• [Input data]:
=== Begin Enclosure ===
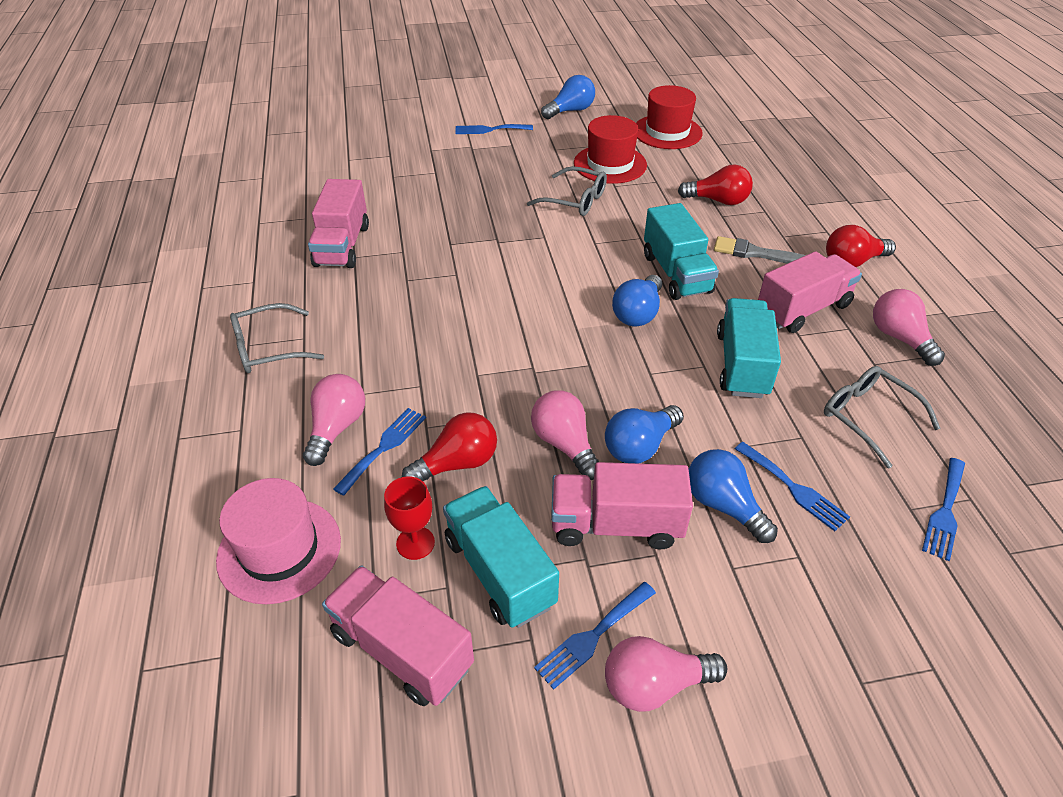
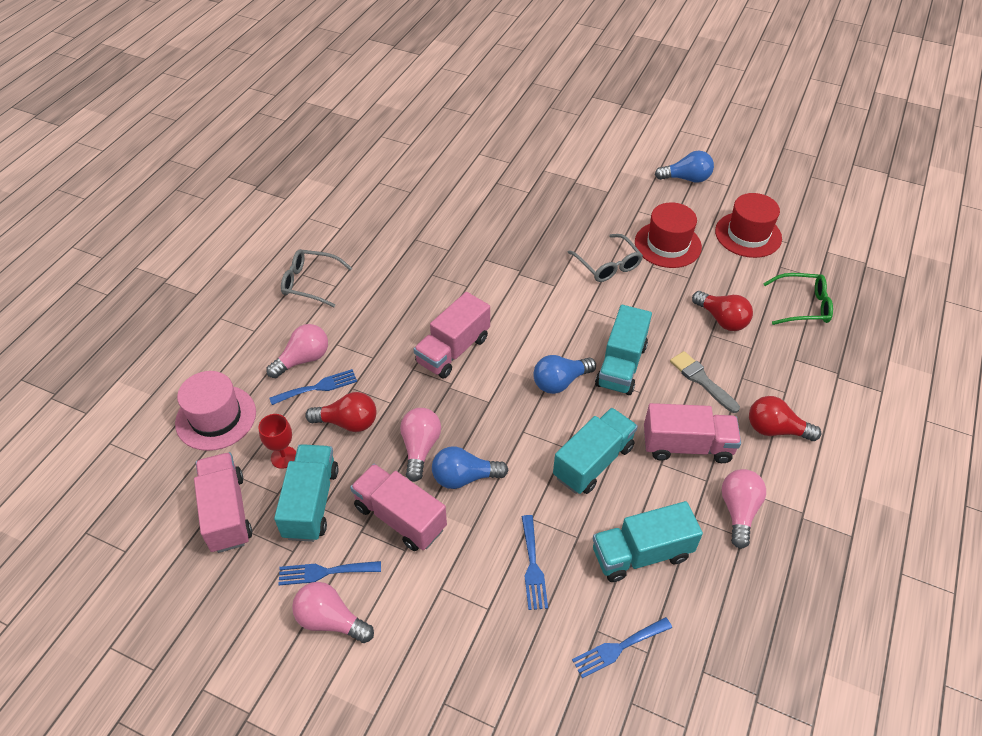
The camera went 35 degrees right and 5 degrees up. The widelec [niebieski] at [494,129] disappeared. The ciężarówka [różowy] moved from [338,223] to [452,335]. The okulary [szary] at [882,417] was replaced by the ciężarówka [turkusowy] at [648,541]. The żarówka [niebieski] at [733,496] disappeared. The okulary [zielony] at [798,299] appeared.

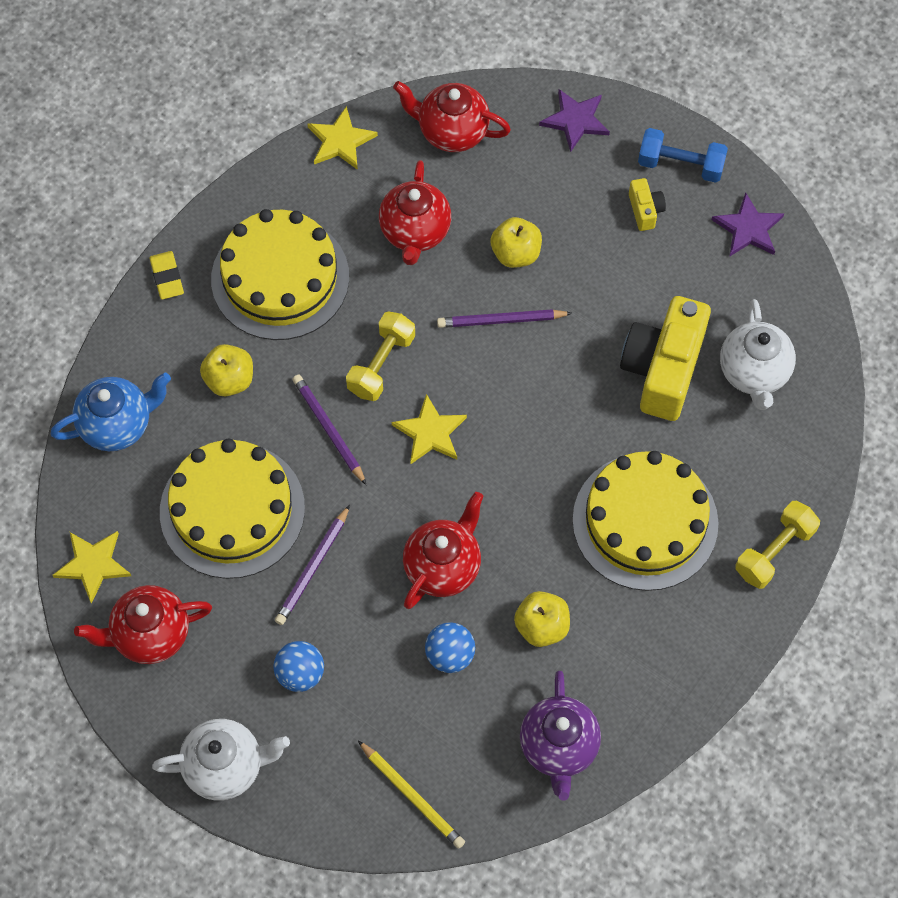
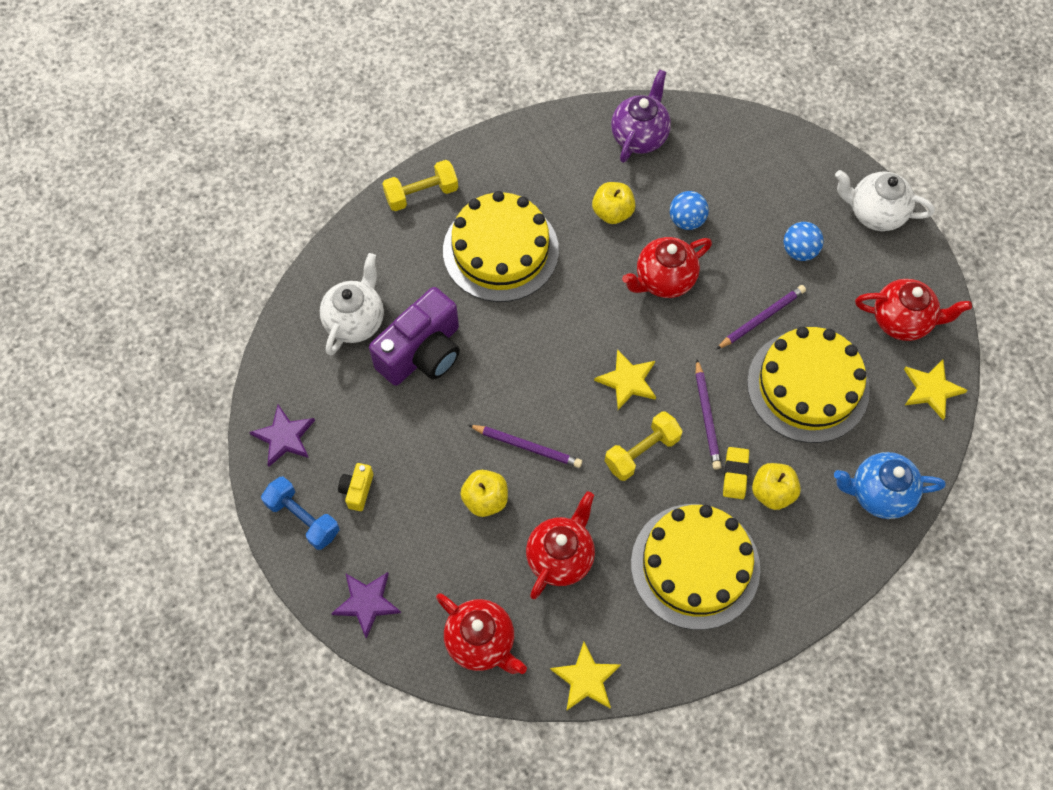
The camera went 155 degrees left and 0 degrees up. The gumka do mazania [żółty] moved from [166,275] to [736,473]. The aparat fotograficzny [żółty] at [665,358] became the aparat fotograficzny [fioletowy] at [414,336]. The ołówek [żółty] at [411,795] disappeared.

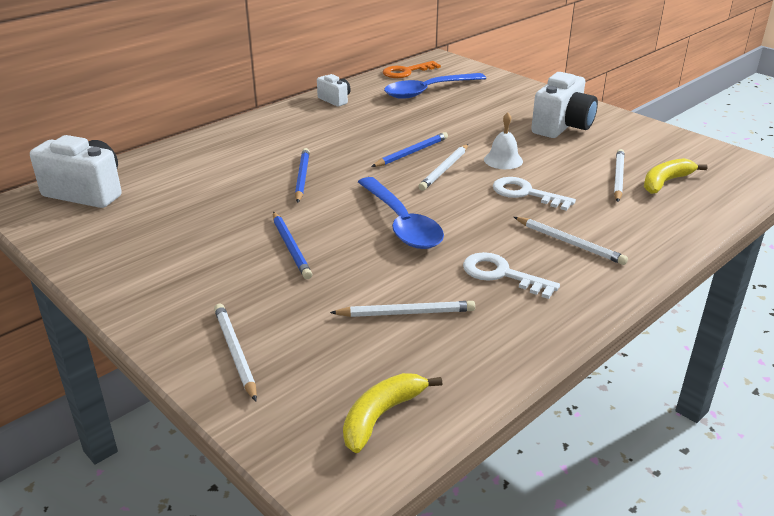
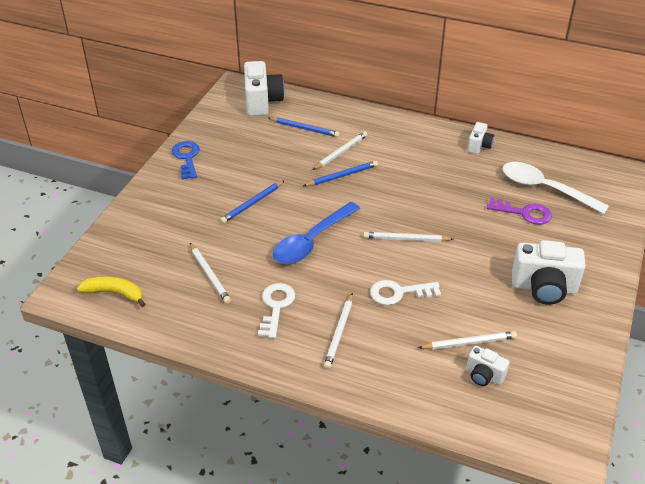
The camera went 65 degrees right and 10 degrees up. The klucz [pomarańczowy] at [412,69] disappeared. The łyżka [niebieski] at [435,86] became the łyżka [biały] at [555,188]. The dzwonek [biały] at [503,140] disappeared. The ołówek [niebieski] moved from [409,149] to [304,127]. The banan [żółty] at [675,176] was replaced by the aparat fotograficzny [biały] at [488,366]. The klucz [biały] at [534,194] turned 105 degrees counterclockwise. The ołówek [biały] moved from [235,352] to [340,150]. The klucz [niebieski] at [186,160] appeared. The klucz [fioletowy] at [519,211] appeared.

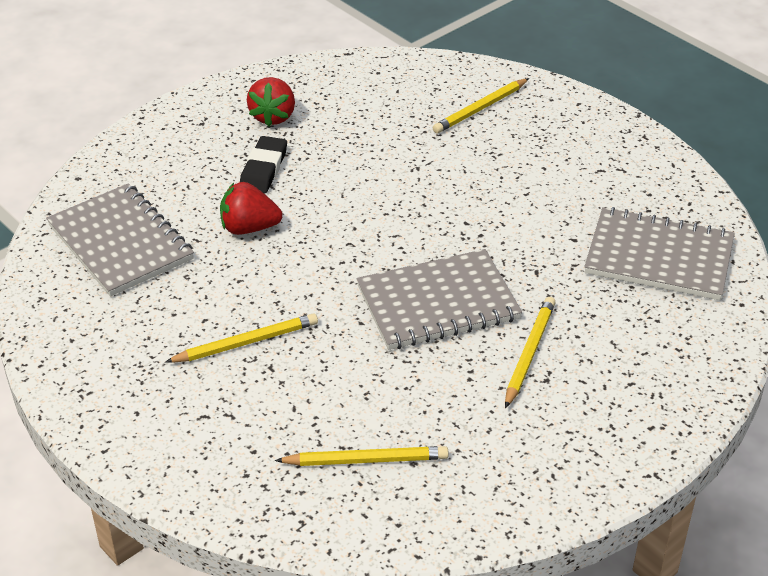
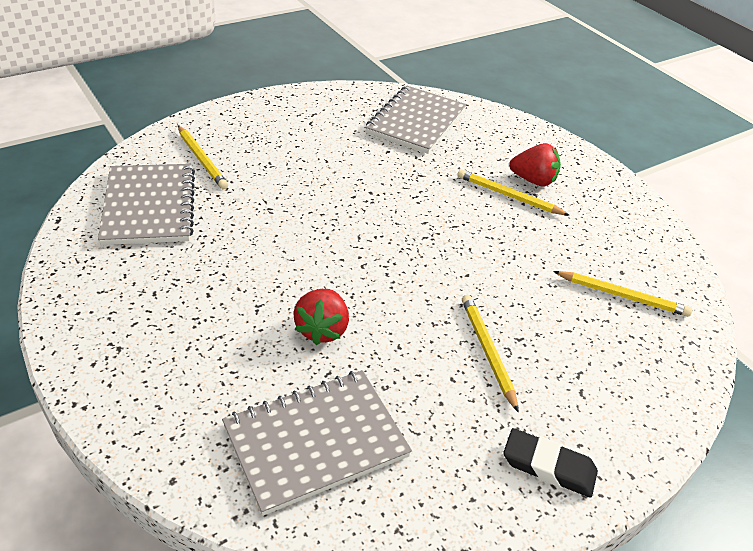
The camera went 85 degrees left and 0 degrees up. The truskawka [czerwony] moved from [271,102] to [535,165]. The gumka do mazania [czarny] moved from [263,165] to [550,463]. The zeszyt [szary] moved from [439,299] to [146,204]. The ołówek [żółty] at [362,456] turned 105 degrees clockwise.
=== End Enclosure ===
• [Instructions to follow]: Once the pictures are removed, copy the material above exactly.

• [Written reply]:
The camera went 35 degrees right and 5 degrees up. The widelec [niebieski] at [494,129] disappeared. The ciężarówka [różowy] moved from [338,223] to [452,335]. The okulary [szary] at [882,417] was replaced by the ciężarówka [turkusowy] at [648,541]. The żarówka [niebieski] at [733,496] disappeared. The okulary [zielony] at [798,299] appeared.

The camera went 155 degrees left and 0 degrees up. The gumka do mazania [żółty] moved from [166,275] to [736,473]. The aparat fotograficzny [żółty] at [665,358] became the aparat fotograficzny [fioletowy] at [414,336]. The ołówek [żółty] at [411,795] disappeared.

The camera went 65 degrees right and 10 degrees up. The klucz [pomarańczowy] at [412,69] disappeared. The łyżka [niebieski] at [435,86] became the łyżka [biały] at [555,188]. The dzwonek [biały] at [503,140] disappeared. The ołówek [niebieski] moved from [409,149] to [304,127]. The banan [żółty] at [675,176] was replaced by the aparat fotograficzny [biały] at [488,366]. The klucz [biały] at [534,194] turned 105 degrees counterclockwise. The ołówek [biały] moved from [235,352] to [340,150]. The klucz [niebieski] at [186,160] appeared. The klucz [fioletowy] at [519,211] appeared.

The camera went 85 degrees left and 0 degrees up. The truskawka [czerwony] moved from [271,102] to [535,165]. The gumka do mazania [czarny] moved from [263,165] to [550,463]. The zeszyt [szary] moved from [439,299] to [146,204]. The ołówek [żółty] at [362,456] turned 105 degrees clockwise.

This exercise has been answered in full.